--- Work order ---
Search the entries below for the word "SONAR" and copy each line that has it.

--- Collected data entries ---
┌──
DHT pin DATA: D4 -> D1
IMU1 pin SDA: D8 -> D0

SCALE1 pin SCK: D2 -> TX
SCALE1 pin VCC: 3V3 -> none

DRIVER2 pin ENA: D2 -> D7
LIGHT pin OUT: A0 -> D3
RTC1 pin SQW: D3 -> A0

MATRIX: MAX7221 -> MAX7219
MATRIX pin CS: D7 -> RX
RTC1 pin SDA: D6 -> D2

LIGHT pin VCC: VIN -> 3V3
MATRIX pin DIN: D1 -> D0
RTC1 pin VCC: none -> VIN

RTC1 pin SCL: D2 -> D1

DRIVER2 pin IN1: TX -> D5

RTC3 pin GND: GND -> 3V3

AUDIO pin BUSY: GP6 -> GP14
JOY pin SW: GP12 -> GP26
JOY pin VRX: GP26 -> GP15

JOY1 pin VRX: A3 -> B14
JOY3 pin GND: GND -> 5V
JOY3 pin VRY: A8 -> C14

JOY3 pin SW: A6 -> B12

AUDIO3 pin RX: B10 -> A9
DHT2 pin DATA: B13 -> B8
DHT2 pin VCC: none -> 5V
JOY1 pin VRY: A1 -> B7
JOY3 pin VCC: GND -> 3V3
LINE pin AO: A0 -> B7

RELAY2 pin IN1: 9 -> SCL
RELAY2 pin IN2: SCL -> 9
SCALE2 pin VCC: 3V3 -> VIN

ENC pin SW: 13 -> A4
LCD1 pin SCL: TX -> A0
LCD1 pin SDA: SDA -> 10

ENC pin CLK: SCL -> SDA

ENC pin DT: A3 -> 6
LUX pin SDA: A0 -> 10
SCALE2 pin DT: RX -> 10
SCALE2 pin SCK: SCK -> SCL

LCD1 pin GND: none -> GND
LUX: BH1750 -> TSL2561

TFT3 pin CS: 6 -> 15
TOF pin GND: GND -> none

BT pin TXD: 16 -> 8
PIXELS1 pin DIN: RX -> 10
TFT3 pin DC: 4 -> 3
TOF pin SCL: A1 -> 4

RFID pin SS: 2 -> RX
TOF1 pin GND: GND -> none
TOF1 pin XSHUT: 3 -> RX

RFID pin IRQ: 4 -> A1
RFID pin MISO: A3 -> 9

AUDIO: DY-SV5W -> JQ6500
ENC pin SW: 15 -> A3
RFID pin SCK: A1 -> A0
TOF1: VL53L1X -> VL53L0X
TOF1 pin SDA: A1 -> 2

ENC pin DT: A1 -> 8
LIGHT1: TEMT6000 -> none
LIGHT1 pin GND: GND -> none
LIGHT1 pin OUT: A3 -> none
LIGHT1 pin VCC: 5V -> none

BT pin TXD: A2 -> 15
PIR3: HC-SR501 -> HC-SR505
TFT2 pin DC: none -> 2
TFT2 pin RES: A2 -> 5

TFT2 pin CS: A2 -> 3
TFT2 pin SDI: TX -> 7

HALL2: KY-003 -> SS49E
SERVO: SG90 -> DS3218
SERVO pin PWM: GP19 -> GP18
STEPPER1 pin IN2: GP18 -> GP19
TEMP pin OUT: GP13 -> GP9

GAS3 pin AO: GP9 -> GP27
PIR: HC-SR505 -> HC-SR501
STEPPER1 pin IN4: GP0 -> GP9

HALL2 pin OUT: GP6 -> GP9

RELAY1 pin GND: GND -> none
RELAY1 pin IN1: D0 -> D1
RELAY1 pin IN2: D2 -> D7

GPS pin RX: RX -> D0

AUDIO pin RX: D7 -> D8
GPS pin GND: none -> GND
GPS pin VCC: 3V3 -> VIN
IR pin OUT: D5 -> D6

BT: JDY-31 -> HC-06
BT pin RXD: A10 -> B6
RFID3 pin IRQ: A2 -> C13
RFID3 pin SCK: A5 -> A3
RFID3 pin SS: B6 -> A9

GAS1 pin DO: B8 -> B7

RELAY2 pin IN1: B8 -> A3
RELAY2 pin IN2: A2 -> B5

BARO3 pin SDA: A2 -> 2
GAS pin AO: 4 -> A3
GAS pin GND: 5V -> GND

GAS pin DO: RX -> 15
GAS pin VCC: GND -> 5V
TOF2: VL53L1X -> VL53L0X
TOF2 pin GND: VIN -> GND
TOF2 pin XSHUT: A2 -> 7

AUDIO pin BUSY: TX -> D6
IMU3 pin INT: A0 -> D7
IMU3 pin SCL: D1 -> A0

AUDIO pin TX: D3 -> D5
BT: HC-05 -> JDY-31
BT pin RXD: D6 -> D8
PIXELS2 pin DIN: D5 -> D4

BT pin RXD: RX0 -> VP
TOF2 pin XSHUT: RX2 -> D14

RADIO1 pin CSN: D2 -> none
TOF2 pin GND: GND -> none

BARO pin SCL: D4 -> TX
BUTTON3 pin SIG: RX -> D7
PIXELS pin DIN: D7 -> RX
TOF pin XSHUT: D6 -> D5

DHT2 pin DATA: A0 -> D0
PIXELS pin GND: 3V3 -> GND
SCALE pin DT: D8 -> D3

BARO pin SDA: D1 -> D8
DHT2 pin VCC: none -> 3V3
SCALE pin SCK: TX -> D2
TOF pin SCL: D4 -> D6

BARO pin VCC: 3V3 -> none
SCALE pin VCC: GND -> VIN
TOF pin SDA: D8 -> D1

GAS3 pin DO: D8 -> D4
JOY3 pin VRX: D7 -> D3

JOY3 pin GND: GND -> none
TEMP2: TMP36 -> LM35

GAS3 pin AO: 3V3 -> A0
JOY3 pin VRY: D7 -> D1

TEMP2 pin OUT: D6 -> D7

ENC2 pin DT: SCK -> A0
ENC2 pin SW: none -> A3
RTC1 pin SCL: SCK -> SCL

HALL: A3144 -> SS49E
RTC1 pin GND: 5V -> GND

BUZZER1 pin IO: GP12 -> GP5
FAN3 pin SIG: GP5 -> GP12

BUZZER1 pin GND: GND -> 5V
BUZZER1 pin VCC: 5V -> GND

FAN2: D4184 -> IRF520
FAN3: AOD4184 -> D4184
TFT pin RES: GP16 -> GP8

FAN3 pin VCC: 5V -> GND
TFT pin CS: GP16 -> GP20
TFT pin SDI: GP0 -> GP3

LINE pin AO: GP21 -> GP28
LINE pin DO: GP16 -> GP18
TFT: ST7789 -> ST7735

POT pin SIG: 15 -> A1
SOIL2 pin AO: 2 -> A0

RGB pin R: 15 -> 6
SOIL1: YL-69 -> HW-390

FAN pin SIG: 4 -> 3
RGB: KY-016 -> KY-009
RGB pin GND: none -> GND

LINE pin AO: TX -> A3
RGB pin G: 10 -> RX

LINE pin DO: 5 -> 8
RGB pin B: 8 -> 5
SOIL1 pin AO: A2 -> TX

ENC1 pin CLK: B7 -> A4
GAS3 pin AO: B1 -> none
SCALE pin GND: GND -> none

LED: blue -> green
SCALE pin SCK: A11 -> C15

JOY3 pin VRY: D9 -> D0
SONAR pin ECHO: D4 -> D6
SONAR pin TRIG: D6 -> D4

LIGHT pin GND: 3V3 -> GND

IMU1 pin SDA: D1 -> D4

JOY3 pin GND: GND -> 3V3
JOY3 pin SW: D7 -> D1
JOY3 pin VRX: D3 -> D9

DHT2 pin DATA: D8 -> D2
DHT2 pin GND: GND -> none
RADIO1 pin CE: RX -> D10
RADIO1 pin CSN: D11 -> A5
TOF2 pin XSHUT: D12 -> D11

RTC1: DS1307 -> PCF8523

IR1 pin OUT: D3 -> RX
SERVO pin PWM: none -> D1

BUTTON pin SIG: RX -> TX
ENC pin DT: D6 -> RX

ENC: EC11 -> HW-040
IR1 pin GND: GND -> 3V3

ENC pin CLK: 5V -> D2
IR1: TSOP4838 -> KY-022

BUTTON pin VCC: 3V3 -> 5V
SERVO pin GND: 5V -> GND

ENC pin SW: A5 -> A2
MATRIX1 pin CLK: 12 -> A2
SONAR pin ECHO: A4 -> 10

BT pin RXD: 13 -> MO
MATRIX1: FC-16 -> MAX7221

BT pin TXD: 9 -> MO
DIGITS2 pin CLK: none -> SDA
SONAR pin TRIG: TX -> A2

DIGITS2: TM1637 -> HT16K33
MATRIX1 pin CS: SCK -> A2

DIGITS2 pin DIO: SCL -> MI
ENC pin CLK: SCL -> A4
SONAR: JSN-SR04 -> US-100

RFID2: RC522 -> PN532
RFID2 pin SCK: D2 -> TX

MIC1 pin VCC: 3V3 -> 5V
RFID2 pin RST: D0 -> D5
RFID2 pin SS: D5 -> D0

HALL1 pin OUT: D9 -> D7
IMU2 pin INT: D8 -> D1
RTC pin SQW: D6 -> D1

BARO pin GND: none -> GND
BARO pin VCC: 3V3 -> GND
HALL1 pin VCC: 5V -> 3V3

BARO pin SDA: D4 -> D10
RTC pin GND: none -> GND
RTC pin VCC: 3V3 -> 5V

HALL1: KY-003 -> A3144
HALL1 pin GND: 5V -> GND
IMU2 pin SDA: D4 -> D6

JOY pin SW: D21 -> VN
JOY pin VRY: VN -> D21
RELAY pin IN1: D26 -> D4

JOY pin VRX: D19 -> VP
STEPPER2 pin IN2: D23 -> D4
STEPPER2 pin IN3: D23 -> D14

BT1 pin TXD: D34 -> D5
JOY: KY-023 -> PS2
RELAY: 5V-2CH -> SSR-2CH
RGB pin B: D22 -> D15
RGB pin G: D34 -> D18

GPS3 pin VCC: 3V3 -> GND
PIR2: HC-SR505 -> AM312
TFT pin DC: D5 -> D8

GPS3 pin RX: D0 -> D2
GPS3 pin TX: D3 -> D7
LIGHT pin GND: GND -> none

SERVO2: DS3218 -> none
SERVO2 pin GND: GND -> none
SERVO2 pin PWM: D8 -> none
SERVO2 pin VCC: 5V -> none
└──
--- Output for this exercise ---
SONAR pin ECHO: D4 -> D6
SONAR pin TRIG: D6 -> D4
SONAR pin ECHO: A4 -> 10
SONAR pin TRIG: TX -> A2
SONAR: JSN-SR04 -> US-100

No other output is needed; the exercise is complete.